● Information provided:
########################################

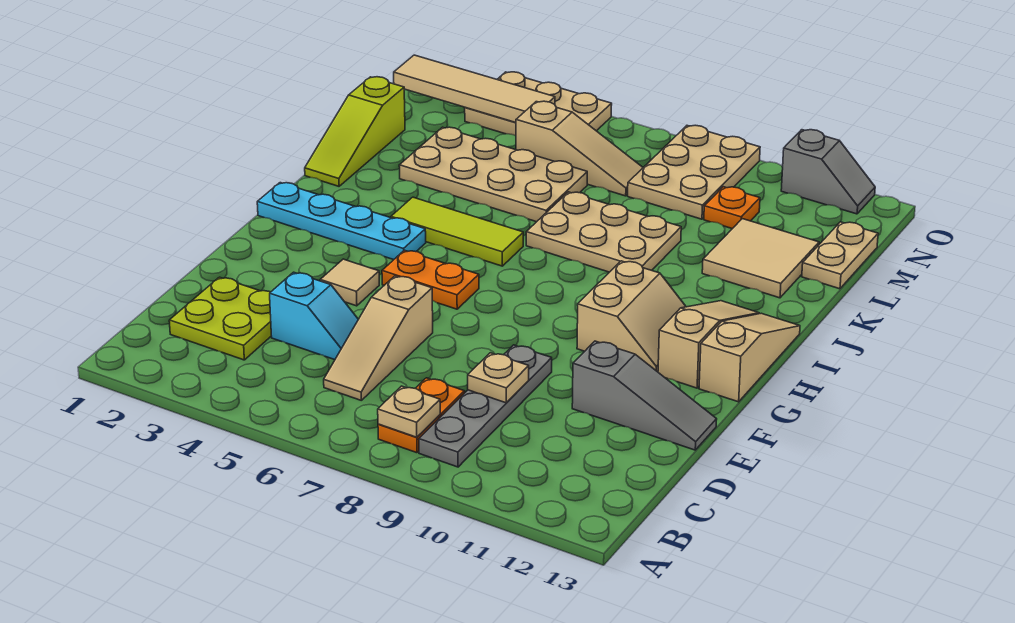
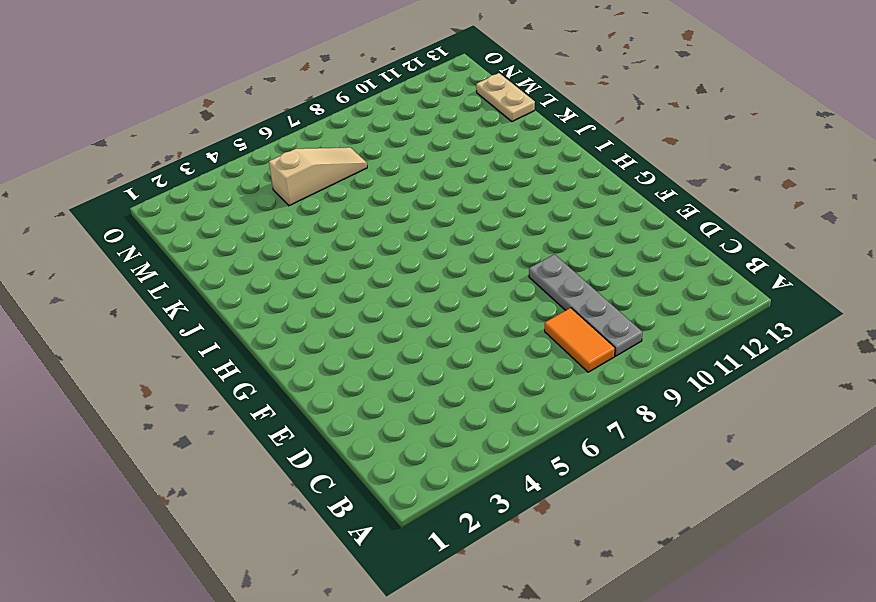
orange tile B8:C8 level 1 -> orange plate B8:C8 level 1
none -> lime plate C2:D3 level 1
none -> tan slope C6:E6 level 1 top E
none -> cyan slope D4:D5 level 1 top 4

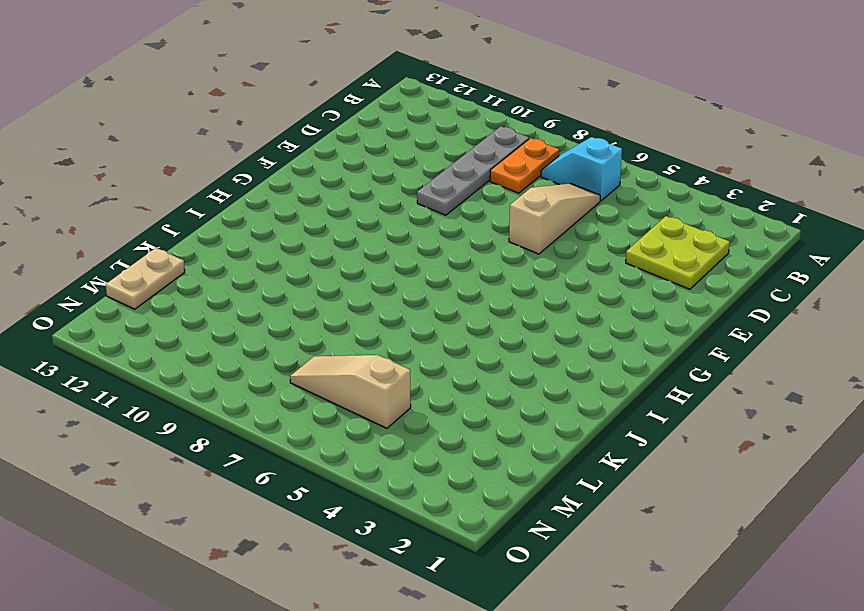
cyan slope B6:B7 level 1 top 6 -> cyan slope D4:D5 level 1 top 4
none -> grey slope E11:E13 level 1 top 11
none -> tan tile F4 level 1
none -> orange plate G5:G6 level 1

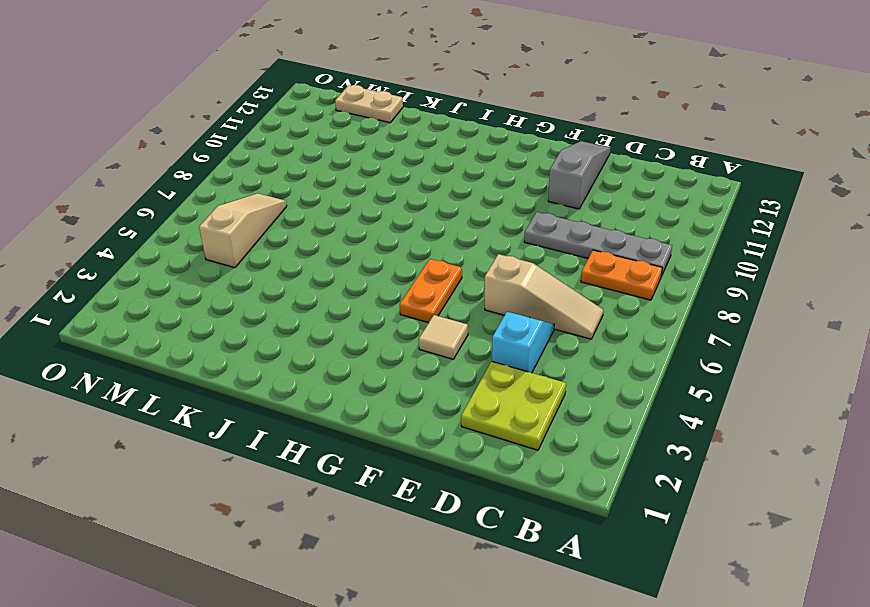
none -> tan slope G10:H11 level 1 top 10
none -> tan slope G12:I12 level 1 top G
none -> tan slope G13:I13 level 1 top G

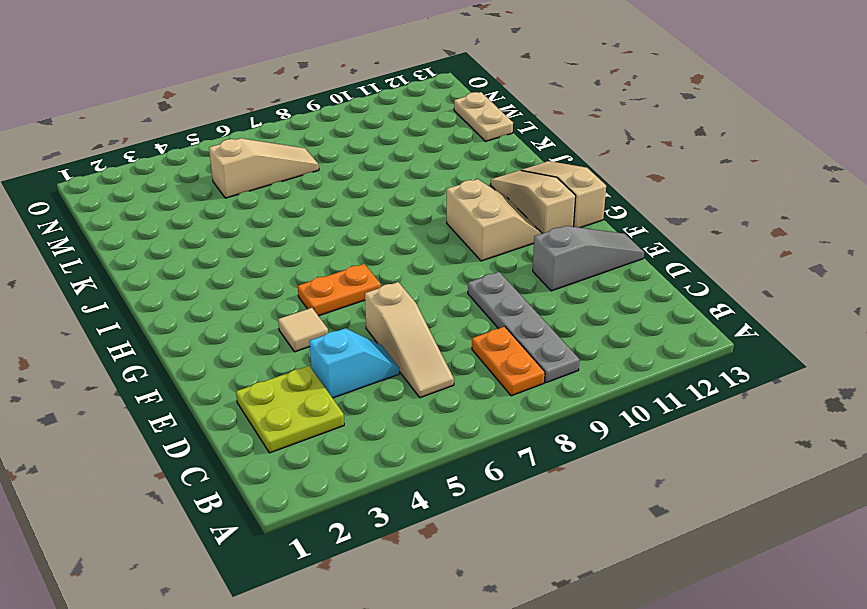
none -> cyan plate H1:H4 level 1
none -> lime tile I4:I6 level 1
none -> lime slope J1:L1 level 1 top L

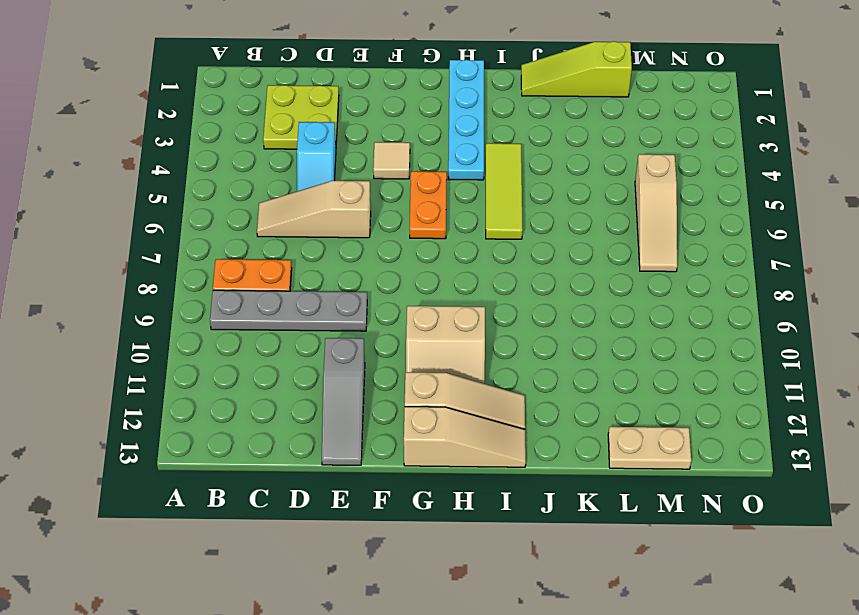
none -> tan plate J7:K9 level 1
none -> tan plate K3:L6 level 1
none -> tan tile K11:L12 level 1

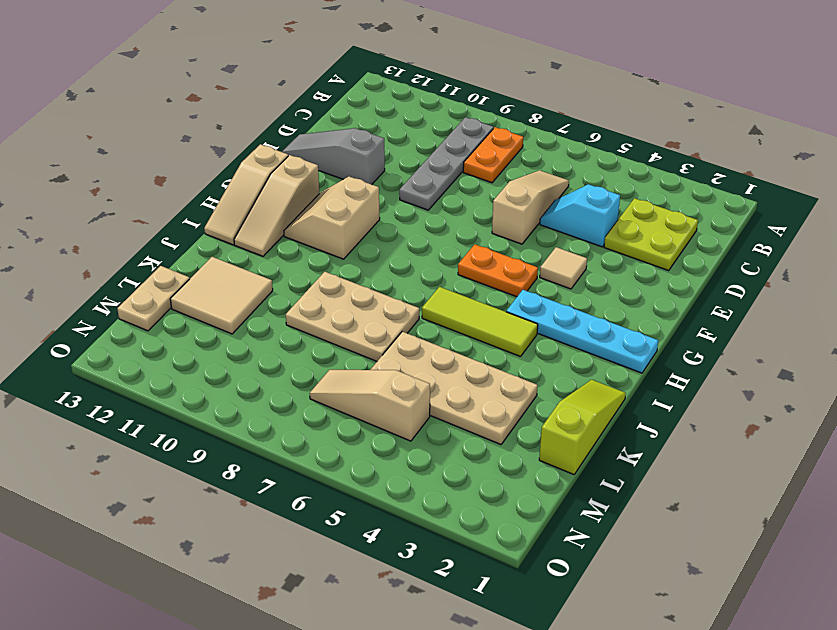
none -> tan plate M8:O9 level 1
none -> orange plate M10 level 1
none -> tan plate N3:O5 level 1

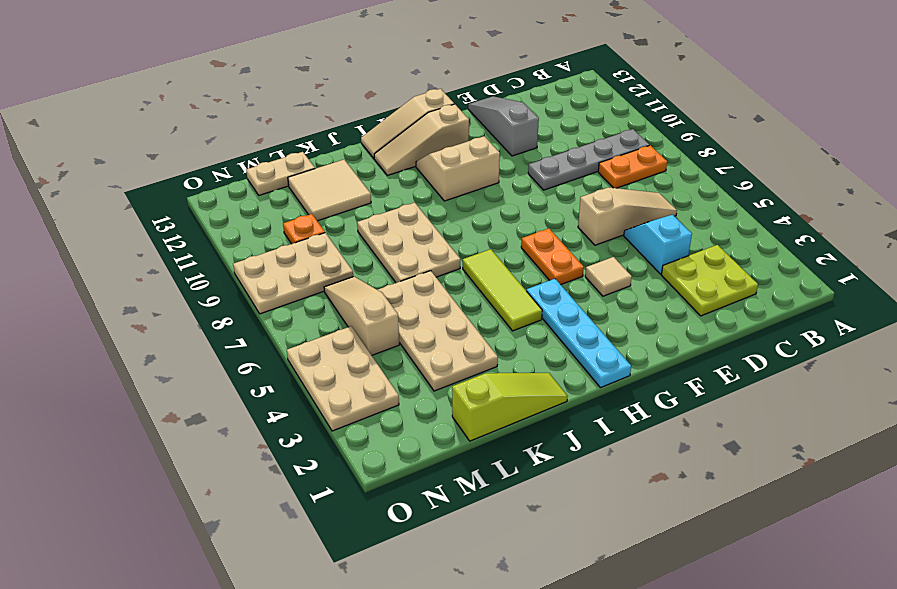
none -> grey slope O11:O12 level 1 top 11
none -> tan plate B8 level 2
none -> tan plate D9 level 2

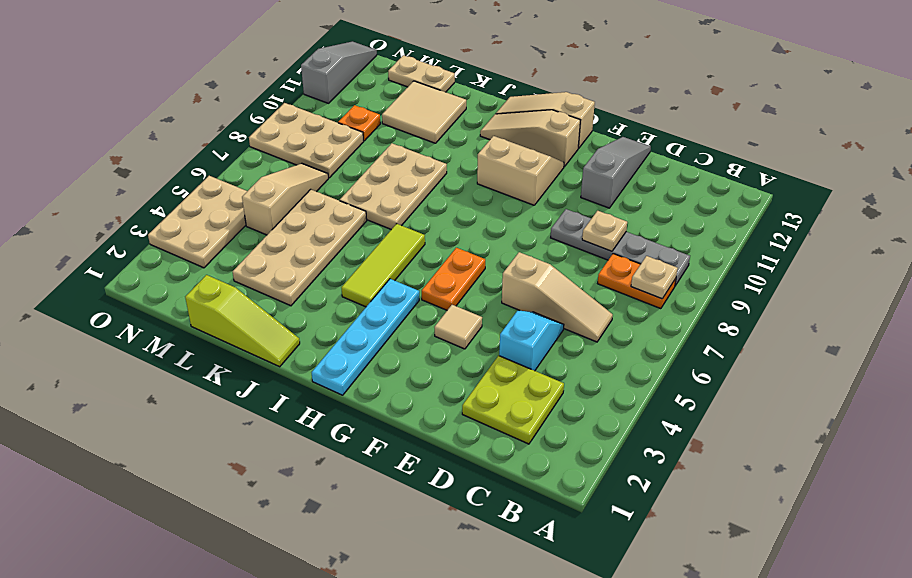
grey slope O11:O13 level 1 top 11 -> grey slope O11:O12 level 1 top 11
none -> tan tile N1:N4 level 2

########################################

● Problem:
Nothing but the records above, retyped exactly and stripped of images, should appear in the answer.

● Solution to this exercise:
orange tile B8:C8 level 1 -> orange plate B8:C8 level 1
none -> lime plate C2:D3 level 1
none -> tan slope C6:E6 level 1 top E
none -> cyan slope D4:D5 level 1 top 4

cyan slope B6:B7 level 1 top 6 -> cyan slope D4:D5 level 1 top 4
none -> grey slope E11:E13 level 1 top 11
none -> tan tile F4 level 1
none -> orange plate G5:G6 level 1

none -> tan slope G10:H11 level 1 top 10
none -> tan slope G12:I12 level 1 top G
none -> tan slope G13:I13 level 1 top G

none -> cyan plate H1:H4 level 1
none -> lime tile I4:I6 level 1
none -> lime slope J1:L1 level 1 top L

none -> tan plate J7:K9 level 1
none -> tan plate K3:L6 level 1
none -> tan tile K11:L12 level 1

none -> tan plate M8:O9 level 1
none -> orange plate M10 level 1
none -> tan plate N3:O5 level 1

none -> grey slope O11:O12 level 1 top 11
none -> tan plate B8 level 2
none -> tan plate D9 level 2

grey slope O11:O13 level 1 top 11 -> grey slope O11:O12 level 1 top 11
none -> tan tile N1:N4 level 2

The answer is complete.